#### PROBLEM DESCRIPTION
Copy verbatim the span of lines beginning at the line that contains "grey plate L1:L2" and ending with the final line of the data. Exclude pictures from the copy.

+ + + + +

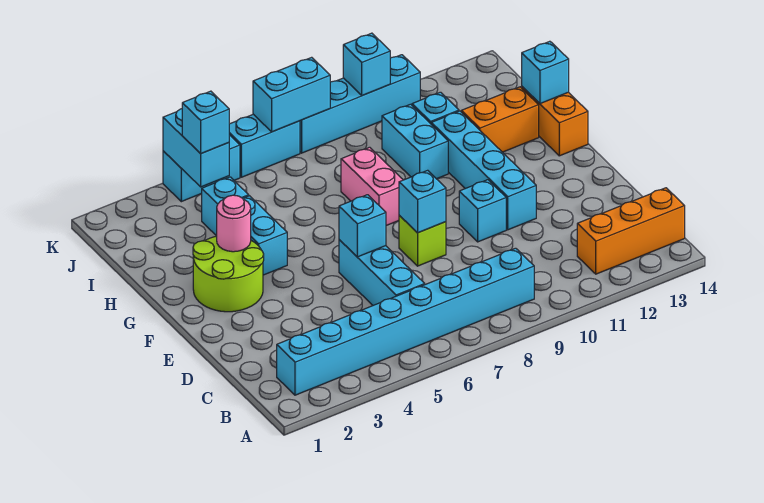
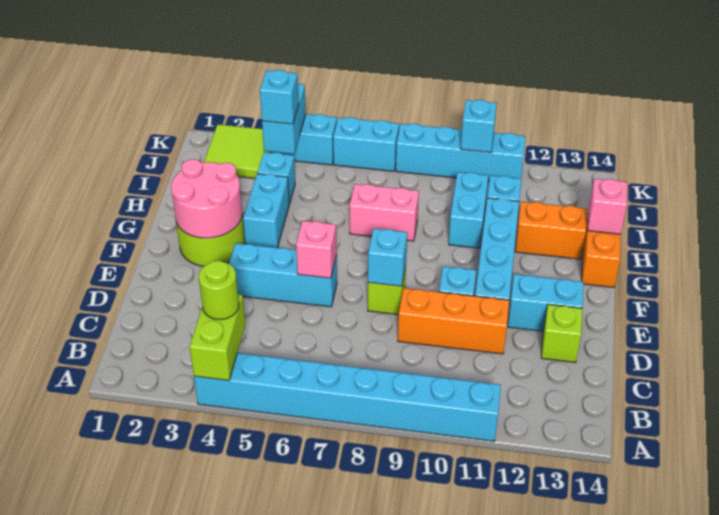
none -> lime brick A4:B4 level 2
cyan brick B2:B9 level 1 -> cyan brick A4:A11 level 1
none -> lime round brick B4 level 3
orange brick B12:B14 level 1 -> orange brick D9:D11 level 1
cyan brick C6:E6 level 1 -> cyan brick E4:E6 level 1
none -> lime brick D13 level 1
cyan brick E6 level 2 -> pink brick E6 level 2
pink round brick G3 level 2 -> pink round brick F2:G3 level 2
pink brick G8:H8 level 1 -> pink brick H7:H8 level 1
cyan brick H14 level 2 -> pink brick H14 level 2
none -> lime tile J2:K3 level 1
cyan brick K7:K8 level 2 -> cyan brick E12:E13 level 1

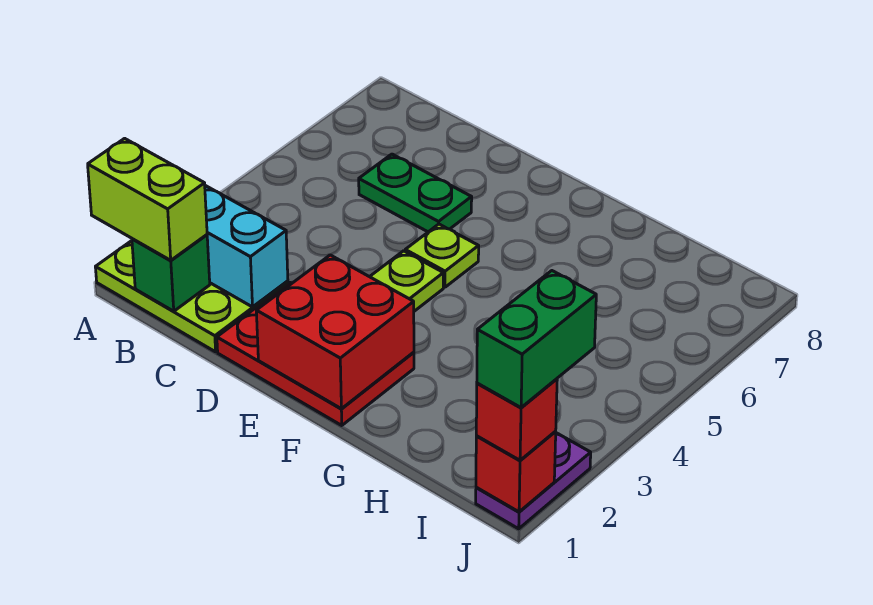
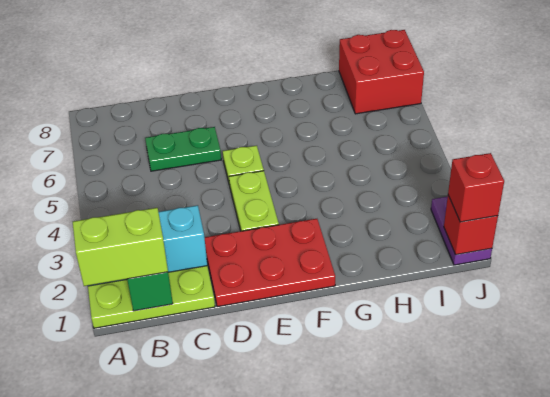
red brick E1:F2 level 2 -> red brick I7:J8 level 1
green brick J1:J2 level 4 -> none

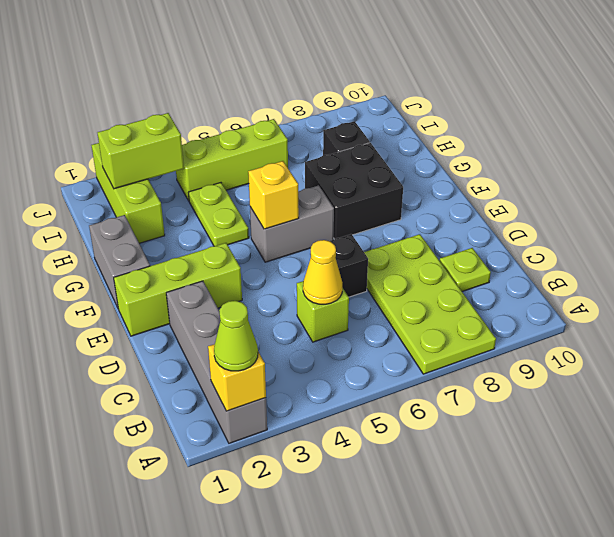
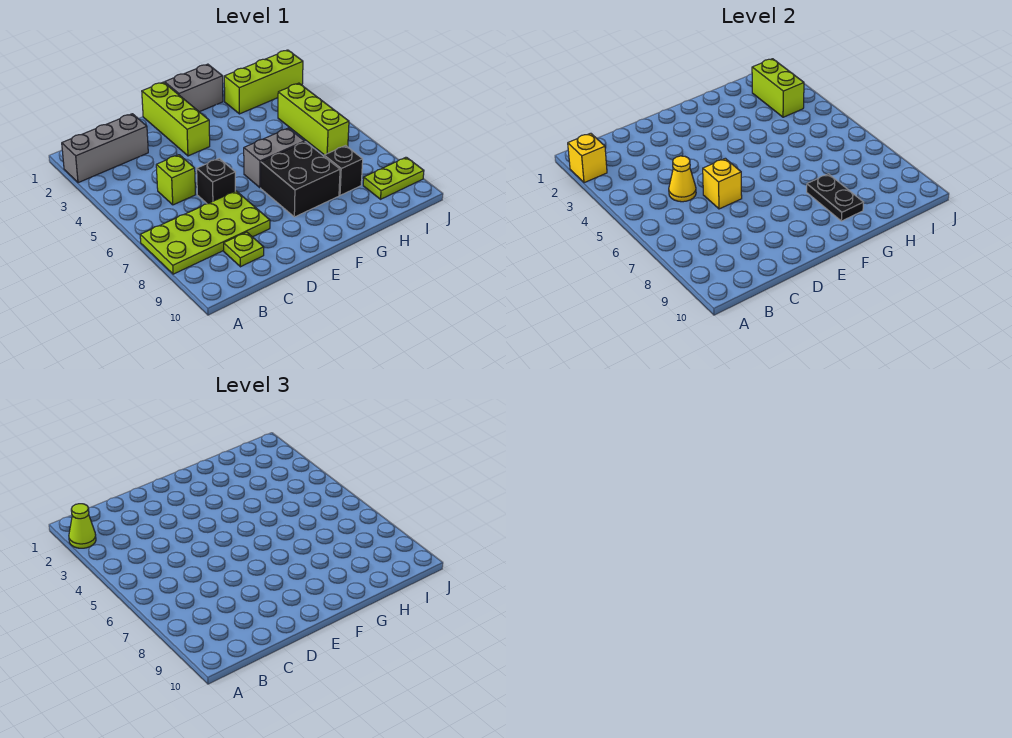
grey brick A2:D2 level 1 -> grey brick A2:C2 level 1
grey brick F5:F6 level 1 -> grey brick F6:G6 level 1
yellow brick F5 level 2 -> yellow brick D6 level 2
lime plate G4:H4 level 1 -> lime plate I9:J9 level 1
none -> black plate G8:G9 level 2

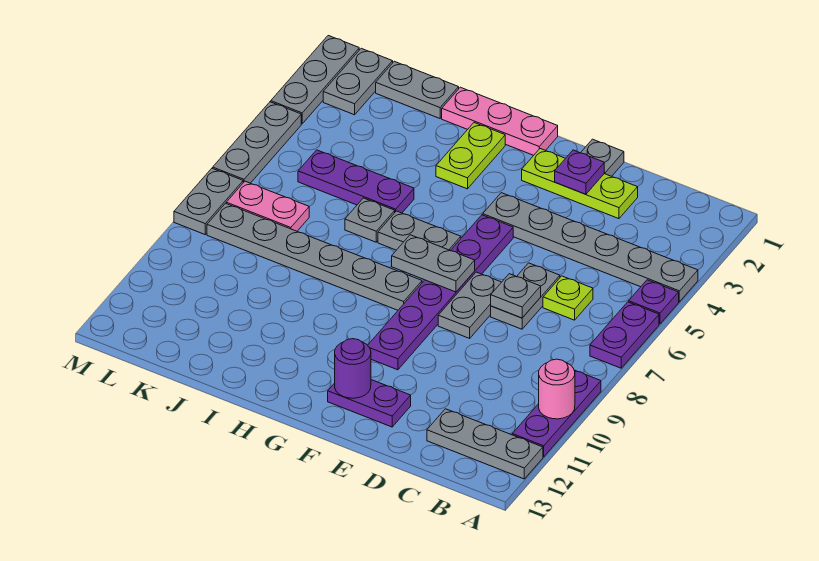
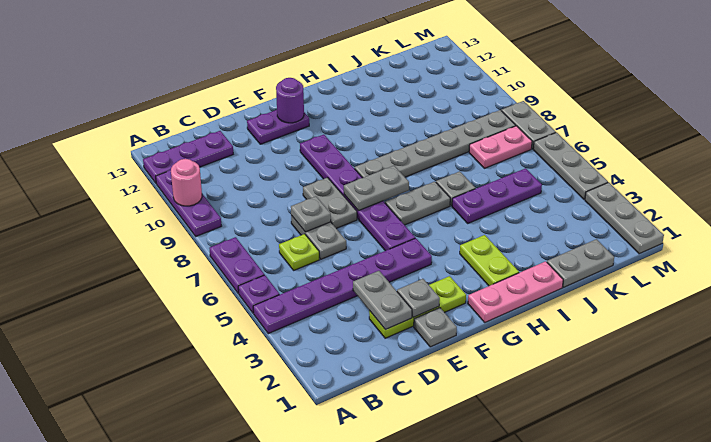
grey plate A4:F4 level 1 -> purple plate A4:F4 level 1
grey plate A12:C12 level 1 -> purple plate A12:C12 level 1
purple plate E2 level 2 -> grey plate E2 level 2
grey plate L1:L2 level 1 -> grey plate D2:D3 level 2

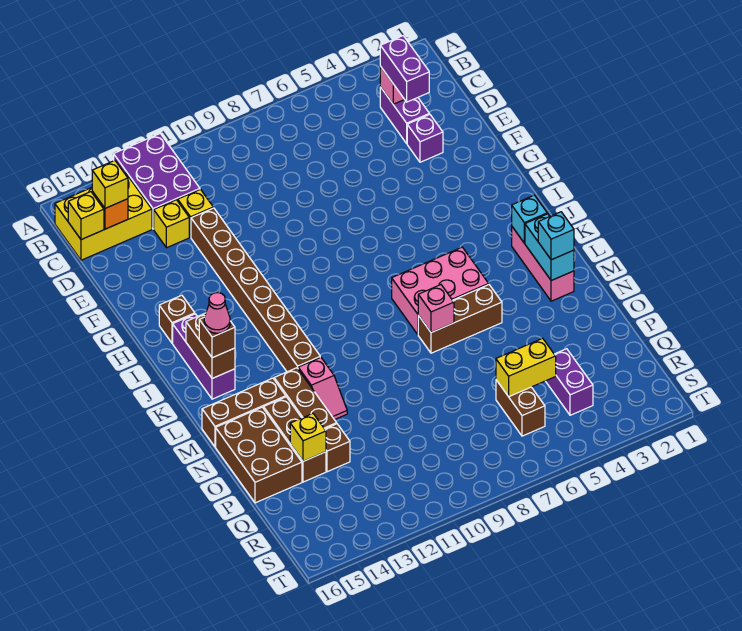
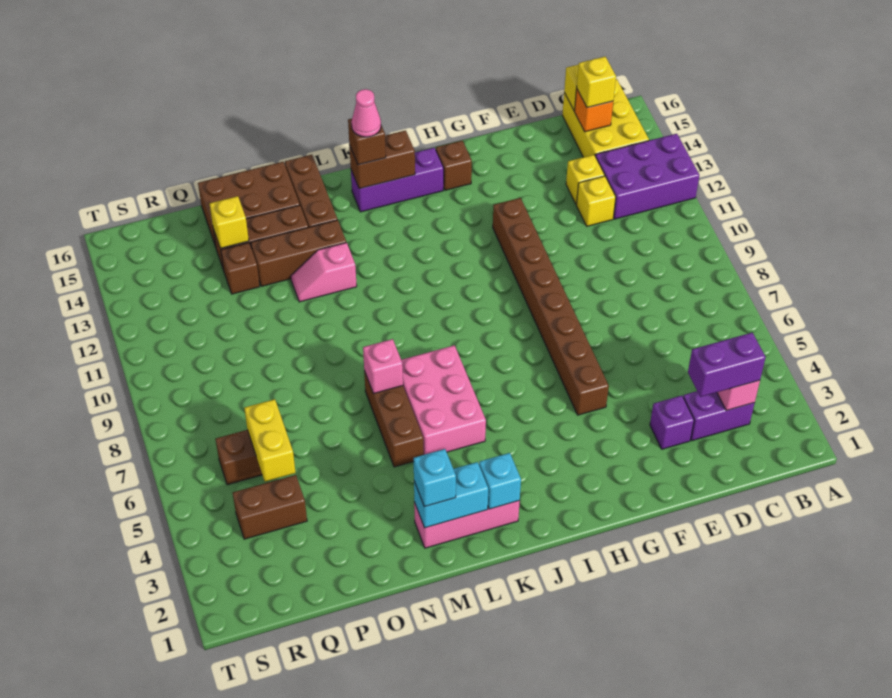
brown brick E12:L12 level 1 -> brown brick G5:G12 level 1
purple brick Q4:R4 level 1 -> brown brick Q4:R4 level 1

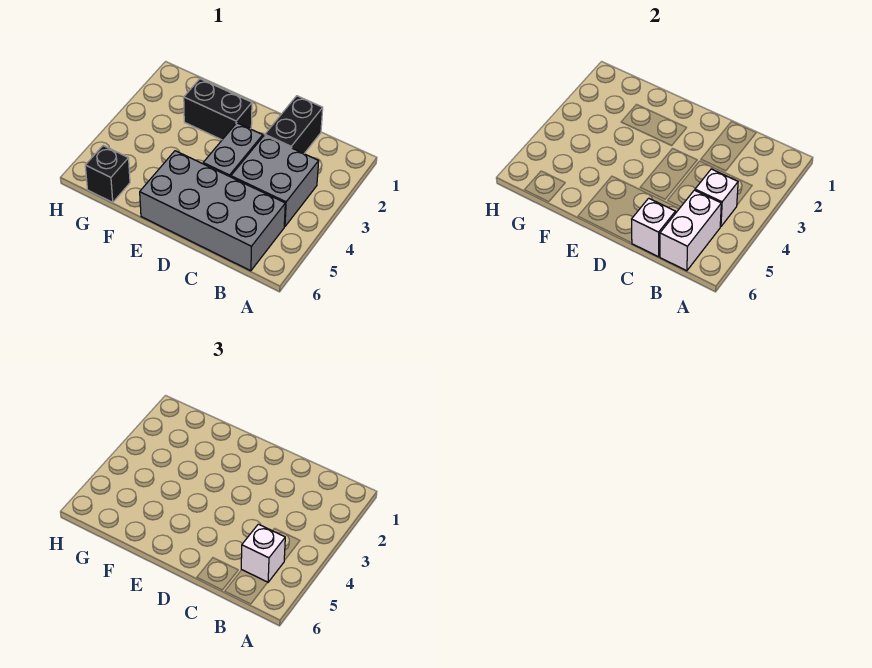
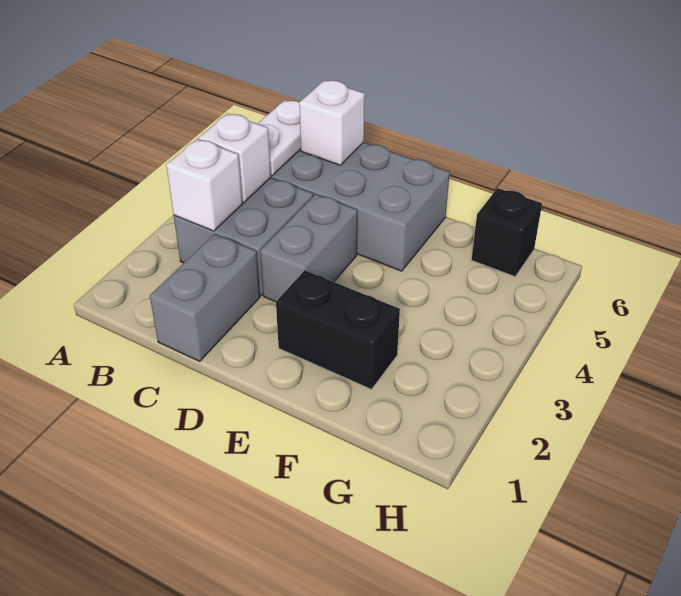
white brick B5:B6 level 2 -> white plate B5:B6 level 2
white brick B5 level 3 -> white brick B3 level 2
black brick C1:C2 level 1 -> grey brick C1:C2 level 1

+ + + + +

#### SOLUTION TO THIS PROBLEM
grey plate L1:L2 level 1 -> grey plate D2:D3 level 2

brown brick E12:L12 level 1 -> brown brick G5:G12 level 1
purple brick Q4:R4 level 1 -> brown brick Q4:R4 level 1

white brick B5:B6 level 2 -> white plate B5:B6 level 2
white brick B5 level 3 -> white brick B3 level 2
black brick C1:C2 level 1 -> grey brick C1:C2 level 1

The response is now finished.